## [Problem to work on]
Below are the records; output them exactly from the first line through the line with "camera: 140 degrees right, 5 degrees down", stopping there.

Records from a collection:
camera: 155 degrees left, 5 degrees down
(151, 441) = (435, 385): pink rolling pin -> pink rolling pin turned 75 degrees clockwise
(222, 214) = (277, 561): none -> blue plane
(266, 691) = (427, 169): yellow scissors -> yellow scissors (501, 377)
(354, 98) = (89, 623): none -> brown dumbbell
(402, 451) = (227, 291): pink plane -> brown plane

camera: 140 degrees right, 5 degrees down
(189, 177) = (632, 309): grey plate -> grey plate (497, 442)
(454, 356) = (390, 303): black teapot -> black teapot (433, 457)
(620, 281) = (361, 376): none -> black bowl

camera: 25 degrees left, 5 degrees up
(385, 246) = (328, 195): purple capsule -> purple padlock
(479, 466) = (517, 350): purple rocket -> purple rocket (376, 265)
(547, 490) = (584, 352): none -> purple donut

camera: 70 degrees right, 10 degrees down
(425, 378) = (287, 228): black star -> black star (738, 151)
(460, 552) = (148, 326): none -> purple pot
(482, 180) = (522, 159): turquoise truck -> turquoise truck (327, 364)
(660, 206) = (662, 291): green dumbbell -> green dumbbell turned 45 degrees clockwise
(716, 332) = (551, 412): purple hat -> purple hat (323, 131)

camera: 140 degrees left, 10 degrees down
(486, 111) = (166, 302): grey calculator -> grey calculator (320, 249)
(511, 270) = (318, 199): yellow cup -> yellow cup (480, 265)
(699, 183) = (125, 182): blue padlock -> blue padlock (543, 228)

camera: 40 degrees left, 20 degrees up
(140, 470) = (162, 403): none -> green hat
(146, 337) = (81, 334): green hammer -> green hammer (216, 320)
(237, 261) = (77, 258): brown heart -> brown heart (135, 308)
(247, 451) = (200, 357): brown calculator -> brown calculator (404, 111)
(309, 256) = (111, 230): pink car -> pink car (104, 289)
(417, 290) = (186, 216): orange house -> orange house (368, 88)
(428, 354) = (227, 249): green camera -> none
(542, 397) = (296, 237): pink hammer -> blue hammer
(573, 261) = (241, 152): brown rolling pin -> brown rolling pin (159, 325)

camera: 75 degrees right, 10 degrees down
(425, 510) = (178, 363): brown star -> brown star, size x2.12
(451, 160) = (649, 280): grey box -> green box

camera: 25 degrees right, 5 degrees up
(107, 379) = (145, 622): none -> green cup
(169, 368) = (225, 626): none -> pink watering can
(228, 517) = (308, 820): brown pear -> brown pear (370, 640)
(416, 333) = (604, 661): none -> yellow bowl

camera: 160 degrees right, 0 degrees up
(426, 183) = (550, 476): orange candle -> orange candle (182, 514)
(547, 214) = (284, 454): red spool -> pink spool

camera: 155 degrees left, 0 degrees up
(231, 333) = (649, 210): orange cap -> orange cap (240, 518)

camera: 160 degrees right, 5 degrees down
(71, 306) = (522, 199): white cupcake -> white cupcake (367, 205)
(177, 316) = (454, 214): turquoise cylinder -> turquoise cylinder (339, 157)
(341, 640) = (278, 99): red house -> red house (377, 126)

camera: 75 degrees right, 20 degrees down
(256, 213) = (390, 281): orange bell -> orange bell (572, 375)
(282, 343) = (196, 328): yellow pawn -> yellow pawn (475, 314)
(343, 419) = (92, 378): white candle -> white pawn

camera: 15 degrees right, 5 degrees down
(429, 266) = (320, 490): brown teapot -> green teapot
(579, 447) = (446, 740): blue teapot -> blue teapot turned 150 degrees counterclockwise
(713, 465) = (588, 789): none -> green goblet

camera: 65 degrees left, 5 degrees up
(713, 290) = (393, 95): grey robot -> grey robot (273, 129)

## [Response]
camera: 155 degrees left, 5 degrees down
(151, 441) = (435, 385): pink rolling pin -> pink rolling pin turned 75 degrees clockwise
(222, 214) = (277, 561): none -> blue plane
(266, 691) = (427, 169): yellow scissors -> yellow scissors (501, 377)
(354, 98) = (89, 623): none -> brown dumbbell
(402, 451) = (227, 291): pink plane -> brown plane

camera: 140 degrees right, 5 degrees down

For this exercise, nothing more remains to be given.